__DATA SHOWN__
====

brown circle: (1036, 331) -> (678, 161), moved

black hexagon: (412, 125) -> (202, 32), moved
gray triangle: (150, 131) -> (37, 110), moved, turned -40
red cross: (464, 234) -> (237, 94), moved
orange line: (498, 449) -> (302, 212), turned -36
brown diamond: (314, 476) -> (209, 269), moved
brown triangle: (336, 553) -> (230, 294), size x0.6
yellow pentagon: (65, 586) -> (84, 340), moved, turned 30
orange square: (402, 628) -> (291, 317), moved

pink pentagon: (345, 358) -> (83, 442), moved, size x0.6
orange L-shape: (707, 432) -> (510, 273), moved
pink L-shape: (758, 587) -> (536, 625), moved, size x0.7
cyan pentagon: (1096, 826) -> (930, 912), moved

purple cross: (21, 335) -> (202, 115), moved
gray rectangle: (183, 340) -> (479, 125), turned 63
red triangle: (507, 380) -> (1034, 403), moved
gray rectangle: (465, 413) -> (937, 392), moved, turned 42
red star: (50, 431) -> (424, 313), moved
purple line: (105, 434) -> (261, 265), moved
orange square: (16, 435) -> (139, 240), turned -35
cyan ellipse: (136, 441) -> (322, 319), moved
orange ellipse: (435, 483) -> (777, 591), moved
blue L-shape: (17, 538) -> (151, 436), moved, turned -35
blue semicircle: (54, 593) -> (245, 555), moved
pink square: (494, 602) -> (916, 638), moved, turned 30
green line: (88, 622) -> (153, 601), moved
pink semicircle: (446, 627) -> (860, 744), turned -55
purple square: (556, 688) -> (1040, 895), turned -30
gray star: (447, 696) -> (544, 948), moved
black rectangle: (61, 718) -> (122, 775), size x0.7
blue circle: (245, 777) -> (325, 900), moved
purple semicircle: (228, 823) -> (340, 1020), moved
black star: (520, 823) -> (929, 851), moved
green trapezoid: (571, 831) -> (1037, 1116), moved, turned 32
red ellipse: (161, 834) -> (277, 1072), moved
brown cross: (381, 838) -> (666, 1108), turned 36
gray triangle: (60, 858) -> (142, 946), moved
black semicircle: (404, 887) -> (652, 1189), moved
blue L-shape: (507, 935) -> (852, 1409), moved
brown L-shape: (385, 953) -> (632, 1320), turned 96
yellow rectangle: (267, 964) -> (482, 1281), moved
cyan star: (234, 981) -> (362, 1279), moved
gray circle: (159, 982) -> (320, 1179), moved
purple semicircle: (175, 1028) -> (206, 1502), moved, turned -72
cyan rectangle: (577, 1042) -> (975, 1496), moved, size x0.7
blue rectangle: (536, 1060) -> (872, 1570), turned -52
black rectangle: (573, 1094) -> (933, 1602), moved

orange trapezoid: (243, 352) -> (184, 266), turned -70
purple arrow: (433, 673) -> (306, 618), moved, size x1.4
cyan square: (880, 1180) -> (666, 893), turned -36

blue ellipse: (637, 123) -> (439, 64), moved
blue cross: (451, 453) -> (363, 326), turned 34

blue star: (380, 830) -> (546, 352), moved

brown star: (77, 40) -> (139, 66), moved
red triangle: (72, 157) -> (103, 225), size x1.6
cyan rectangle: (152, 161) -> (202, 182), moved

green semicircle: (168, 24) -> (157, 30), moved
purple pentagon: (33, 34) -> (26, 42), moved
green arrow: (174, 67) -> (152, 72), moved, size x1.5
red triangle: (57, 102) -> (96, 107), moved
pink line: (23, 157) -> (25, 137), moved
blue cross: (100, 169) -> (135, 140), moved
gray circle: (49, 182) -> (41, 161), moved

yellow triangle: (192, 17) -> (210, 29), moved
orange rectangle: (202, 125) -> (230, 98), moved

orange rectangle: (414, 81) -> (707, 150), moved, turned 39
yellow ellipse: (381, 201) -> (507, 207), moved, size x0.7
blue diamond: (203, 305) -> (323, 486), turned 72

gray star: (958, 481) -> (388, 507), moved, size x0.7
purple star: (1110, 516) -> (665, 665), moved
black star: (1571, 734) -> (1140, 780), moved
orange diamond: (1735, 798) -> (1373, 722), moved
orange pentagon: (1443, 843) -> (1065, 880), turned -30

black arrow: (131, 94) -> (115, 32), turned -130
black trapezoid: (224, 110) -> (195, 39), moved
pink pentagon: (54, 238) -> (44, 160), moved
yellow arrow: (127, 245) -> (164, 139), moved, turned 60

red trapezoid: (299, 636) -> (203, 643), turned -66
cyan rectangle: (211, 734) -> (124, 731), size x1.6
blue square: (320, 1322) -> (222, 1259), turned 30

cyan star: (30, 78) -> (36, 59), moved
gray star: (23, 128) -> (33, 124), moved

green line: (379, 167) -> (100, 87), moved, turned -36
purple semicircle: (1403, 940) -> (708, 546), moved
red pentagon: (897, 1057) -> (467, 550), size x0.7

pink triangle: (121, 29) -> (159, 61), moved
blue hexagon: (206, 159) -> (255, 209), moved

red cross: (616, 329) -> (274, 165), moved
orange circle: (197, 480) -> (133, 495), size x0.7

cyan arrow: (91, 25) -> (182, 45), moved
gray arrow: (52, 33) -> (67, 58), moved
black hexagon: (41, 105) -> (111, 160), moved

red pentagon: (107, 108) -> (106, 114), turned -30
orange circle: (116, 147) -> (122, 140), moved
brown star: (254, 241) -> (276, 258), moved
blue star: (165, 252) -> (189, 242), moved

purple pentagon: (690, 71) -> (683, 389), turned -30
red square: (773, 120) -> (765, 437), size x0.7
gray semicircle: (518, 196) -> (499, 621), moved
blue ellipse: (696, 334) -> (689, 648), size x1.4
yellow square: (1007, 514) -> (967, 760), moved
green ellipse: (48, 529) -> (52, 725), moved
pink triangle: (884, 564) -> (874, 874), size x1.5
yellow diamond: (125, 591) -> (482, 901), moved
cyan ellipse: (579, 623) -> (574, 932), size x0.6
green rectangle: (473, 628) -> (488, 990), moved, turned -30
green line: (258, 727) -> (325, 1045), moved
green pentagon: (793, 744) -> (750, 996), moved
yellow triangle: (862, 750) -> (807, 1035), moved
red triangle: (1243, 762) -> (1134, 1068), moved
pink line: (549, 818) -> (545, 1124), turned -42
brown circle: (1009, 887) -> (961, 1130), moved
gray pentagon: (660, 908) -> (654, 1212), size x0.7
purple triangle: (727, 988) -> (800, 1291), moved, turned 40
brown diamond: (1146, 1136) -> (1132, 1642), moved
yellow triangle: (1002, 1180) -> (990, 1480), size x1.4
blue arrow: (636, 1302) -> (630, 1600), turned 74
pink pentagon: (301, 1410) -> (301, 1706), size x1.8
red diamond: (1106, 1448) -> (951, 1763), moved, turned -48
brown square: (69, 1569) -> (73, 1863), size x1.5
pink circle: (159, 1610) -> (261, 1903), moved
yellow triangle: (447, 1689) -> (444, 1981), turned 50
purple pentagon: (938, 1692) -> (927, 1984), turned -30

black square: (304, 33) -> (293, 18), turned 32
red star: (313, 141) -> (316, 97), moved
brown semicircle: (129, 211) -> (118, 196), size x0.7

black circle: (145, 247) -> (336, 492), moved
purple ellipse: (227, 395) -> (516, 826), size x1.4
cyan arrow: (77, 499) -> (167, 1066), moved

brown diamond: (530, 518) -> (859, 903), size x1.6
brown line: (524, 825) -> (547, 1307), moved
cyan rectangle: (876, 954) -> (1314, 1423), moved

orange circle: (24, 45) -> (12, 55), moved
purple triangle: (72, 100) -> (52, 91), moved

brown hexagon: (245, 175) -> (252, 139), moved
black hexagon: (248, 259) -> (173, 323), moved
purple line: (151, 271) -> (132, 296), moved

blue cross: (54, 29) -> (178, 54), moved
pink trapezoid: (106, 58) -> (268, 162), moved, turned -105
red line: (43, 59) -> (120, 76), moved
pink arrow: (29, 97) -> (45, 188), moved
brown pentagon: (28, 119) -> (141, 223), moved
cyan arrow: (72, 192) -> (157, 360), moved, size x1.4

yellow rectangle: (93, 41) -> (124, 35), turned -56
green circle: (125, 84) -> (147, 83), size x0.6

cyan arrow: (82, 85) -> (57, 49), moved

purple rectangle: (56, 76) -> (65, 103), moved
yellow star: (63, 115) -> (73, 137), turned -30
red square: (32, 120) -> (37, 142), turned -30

====

__WHAT THIS TASK INVOLVES__
Scan the records above for the lines holding "black semicircle: (404, 887)" and "blue cross: (451, 453)". Transcribe those two and every line between them word for word, and no others.

__RESULT OF THIS EXERCISE__
black semicircle: (404, 887) -> (652, 1189), moved
blue L-shape: (507, 935) -> (852, 1409), moved
brown L-shape: (385, 953) -> (632, 1320), turned 96
yellow rectangle: (267, 964) -> (482, 1281), moved
cyan star: (234, 981) -> (362, 1279), moved
gray circle: (159, 982) -> (320, 1179), moved
purple semicircle: (175, 1028) -> (206, 1502), moved, turned -72
cyan rectangle: (577, 1042) -> (975, 1496), moved, size x0.7
blue rectangle: (536, 1060) -> (872, 1570), turned -52
black rectangle: (573, 1094) -> (933, 1602), moved

orange trapezoid: (243, 352) -> (184, 266), turned -70
purple arrow: (433, 673) -> (306, 618), moved, size x1.4
cyan square: (880, 1180) -> (666, 893), turned -36

blue ellipse: (637, 123) -> (439, 64), moved
blue cross: (451, 453) -> (363, 326), turned 34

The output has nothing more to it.